◆ Exercise details
Copy out the rows that begin with the line containing "click on pos(497,179)." and run through the line containing "at (638, 484).", swapping every "vacant" for "empty" and changing nothing else.

◆ Record excerpts
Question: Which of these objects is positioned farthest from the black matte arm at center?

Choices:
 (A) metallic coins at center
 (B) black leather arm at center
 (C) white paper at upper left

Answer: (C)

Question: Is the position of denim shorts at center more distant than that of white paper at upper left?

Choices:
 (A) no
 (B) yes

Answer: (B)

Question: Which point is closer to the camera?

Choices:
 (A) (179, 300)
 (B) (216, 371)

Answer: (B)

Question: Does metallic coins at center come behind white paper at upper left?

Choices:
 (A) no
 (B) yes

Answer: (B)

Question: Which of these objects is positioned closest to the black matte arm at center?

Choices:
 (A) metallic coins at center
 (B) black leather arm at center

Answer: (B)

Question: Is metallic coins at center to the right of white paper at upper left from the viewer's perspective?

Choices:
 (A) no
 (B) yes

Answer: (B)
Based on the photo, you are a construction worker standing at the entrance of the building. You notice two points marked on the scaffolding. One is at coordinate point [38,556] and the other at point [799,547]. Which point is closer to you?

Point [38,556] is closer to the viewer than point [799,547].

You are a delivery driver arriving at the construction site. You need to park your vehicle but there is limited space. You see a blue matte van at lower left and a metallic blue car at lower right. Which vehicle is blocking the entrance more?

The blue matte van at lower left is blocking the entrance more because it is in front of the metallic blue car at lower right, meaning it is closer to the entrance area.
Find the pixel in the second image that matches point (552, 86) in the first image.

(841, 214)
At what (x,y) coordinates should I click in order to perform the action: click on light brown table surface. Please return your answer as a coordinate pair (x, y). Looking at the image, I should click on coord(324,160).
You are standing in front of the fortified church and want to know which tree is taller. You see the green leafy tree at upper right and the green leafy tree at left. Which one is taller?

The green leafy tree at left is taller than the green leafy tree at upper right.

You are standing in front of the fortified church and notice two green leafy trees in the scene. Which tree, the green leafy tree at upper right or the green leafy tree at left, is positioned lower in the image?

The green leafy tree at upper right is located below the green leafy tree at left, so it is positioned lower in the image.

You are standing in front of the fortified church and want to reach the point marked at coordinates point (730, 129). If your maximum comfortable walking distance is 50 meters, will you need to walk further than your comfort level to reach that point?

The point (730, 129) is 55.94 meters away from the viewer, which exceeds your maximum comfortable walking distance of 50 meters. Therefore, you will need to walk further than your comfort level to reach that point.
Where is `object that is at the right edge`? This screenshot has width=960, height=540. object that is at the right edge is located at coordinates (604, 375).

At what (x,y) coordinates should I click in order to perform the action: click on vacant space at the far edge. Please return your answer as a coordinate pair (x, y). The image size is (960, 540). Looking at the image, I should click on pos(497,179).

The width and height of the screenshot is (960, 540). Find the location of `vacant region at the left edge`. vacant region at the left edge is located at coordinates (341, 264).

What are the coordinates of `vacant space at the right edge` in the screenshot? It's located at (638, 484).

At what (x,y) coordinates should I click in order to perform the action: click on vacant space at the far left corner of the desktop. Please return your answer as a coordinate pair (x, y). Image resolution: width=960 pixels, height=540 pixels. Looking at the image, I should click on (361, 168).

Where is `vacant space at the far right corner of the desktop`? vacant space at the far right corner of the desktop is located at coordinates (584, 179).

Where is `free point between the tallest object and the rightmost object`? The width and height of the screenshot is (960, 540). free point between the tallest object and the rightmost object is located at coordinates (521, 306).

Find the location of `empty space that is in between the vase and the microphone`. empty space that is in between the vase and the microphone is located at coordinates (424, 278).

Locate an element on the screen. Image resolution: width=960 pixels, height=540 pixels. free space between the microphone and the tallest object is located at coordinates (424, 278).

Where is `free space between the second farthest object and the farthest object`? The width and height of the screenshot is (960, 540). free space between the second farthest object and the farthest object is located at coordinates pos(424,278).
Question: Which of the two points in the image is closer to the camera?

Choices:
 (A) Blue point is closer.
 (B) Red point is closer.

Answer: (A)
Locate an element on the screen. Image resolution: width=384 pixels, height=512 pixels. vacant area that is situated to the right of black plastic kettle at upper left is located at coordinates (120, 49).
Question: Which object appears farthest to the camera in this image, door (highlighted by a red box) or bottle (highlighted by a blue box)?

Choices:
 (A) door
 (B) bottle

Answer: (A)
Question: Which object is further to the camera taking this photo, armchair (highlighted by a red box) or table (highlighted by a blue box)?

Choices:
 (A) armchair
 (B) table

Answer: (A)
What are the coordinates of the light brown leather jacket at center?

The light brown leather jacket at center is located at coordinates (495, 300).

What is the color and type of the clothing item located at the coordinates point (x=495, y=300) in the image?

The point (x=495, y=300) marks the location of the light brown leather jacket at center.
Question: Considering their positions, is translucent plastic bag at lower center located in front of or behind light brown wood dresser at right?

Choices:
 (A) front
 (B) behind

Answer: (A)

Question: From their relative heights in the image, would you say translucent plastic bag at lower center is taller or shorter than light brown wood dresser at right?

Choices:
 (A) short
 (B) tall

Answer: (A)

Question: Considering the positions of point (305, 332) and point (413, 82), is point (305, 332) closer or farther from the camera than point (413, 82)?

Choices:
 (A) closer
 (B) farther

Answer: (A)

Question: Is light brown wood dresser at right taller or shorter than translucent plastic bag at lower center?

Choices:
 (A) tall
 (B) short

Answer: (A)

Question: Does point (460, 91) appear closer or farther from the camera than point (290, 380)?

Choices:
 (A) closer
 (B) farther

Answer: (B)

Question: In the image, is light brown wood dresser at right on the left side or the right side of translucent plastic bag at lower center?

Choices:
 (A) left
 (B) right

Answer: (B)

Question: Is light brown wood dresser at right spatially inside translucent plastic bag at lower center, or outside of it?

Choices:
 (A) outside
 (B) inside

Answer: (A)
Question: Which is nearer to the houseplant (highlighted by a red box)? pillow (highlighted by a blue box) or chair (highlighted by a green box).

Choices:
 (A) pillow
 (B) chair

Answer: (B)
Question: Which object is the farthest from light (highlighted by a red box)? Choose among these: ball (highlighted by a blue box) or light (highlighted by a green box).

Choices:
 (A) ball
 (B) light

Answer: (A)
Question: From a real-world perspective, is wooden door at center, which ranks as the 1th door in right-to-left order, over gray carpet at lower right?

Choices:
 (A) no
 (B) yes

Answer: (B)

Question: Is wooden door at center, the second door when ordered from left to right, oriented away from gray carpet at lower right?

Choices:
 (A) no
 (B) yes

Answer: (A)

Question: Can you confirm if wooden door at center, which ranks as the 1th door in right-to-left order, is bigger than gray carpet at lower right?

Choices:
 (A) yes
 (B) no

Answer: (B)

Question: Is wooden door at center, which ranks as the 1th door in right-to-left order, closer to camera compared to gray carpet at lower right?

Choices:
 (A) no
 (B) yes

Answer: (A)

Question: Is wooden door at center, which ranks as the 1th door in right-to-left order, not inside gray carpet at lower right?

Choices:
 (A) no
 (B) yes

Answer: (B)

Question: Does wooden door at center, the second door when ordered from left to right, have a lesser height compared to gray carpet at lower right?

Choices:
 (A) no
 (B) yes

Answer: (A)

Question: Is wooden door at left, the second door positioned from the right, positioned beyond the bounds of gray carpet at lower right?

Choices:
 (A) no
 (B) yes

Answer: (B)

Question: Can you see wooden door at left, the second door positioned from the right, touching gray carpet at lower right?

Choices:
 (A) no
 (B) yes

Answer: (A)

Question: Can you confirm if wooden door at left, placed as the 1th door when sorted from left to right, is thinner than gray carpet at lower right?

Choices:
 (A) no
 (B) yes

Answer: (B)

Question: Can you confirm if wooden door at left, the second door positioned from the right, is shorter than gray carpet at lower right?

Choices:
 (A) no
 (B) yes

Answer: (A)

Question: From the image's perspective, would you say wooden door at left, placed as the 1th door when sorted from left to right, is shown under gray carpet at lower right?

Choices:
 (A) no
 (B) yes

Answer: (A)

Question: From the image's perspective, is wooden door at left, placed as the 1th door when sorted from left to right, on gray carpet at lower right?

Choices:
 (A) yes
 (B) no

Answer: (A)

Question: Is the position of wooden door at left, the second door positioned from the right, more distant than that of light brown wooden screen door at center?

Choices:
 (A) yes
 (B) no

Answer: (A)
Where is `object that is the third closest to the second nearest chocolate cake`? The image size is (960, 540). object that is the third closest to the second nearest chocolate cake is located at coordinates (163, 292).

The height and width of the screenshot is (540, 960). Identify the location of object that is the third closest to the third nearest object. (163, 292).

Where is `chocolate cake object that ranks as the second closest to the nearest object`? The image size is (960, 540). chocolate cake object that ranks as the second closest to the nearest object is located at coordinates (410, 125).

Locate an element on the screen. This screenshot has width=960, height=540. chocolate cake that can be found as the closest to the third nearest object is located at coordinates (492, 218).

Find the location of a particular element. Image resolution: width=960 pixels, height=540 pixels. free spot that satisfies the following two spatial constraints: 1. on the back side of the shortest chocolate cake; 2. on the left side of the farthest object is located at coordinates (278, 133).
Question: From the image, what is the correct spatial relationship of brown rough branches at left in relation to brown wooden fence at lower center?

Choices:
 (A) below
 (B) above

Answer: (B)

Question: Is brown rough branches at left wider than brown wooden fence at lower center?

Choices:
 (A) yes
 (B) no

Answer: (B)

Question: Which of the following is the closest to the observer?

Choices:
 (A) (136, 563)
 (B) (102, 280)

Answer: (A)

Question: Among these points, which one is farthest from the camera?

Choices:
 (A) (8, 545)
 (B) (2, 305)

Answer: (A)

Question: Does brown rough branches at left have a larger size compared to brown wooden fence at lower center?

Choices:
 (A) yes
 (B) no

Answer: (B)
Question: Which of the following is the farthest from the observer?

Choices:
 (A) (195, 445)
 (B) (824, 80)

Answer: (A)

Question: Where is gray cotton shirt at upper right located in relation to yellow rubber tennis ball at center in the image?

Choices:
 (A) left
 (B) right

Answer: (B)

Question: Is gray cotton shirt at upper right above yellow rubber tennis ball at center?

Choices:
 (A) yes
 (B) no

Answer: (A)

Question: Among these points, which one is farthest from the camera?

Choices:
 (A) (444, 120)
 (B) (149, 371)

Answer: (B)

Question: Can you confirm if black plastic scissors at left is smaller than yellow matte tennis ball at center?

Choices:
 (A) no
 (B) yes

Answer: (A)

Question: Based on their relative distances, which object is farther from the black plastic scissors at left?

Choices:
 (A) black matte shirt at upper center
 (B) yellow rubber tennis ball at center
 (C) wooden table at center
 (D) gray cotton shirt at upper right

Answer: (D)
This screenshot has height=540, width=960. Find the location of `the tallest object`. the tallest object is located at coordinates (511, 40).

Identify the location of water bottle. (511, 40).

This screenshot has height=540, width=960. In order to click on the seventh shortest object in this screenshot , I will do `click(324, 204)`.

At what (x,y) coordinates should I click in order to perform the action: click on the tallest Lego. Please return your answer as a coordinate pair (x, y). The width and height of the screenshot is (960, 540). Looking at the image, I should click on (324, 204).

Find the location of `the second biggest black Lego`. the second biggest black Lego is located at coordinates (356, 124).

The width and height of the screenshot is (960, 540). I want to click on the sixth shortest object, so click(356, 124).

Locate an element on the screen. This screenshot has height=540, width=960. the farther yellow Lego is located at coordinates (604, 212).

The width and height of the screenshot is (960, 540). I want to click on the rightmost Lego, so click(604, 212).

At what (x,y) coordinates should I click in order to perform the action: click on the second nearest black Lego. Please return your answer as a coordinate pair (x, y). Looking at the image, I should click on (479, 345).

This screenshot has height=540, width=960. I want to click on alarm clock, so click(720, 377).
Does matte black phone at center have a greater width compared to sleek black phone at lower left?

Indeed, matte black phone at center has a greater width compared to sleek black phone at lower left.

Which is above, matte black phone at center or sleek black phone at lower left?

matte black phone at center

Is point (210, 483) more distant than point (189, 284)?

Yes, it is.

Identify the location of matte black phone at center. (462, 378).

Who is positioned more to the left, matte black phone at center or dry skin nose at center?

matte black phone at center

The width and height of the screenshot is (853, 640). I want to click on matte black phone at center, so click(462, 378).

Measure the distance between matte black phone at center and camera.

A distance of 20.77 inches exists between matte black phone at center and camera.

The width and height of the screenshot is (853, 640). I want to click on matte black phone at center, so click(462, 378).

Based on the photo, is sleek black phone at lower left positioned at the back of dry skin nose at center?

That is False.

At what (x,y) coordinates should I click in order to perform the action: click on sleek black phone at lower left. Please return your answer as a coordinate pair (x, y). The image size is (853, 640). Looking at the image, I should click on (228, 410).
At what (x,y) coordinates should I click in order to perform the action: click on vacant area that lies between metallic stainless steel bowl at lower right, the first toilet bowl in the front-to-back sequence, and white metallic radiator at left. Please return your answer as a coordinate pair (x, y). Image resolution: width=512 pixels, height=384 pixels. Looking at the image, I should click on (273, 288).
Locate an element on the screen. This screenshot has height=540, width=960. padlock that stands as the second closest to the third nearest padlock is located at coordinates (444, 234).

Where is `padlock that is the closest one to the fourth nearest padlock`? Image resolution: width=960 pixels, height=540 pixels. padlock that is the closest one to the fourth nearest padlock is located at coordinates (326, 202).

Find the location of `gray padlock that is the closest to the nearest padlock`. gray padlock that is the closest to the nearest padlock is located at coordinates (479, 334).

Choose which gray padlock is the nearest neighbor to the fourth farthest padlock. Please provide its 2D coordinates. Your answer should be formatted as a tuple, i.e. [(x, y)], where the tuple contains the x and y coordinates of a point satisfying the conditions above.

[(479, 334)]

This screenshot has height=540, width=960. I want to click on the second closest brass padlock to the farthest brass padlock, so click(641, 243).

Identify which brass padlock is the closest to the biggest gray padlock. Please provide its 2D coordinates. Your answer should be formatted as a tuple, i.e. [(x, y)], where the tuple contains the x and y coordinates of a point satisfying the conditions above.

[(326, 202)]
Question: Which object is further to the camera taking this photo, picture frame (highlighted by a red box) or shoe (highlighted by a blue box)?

◆ Answer to the exercise
At what (x,y) coordinates should I click in order to perform the action: click on empty space at the far edge. Please return your answer as a coordinate pair (x, y). The image size is (960, 540). Looking at the image, I should click on pos(497,179).

The width and height of the screenshot is (960, 540). Find the location of `empty region at the left edge`. empty region at the left edge is located at coordinates (341, 264).

What are the coordinates of `empty space at the right edge` in the screenshot? It's located at (638, 484).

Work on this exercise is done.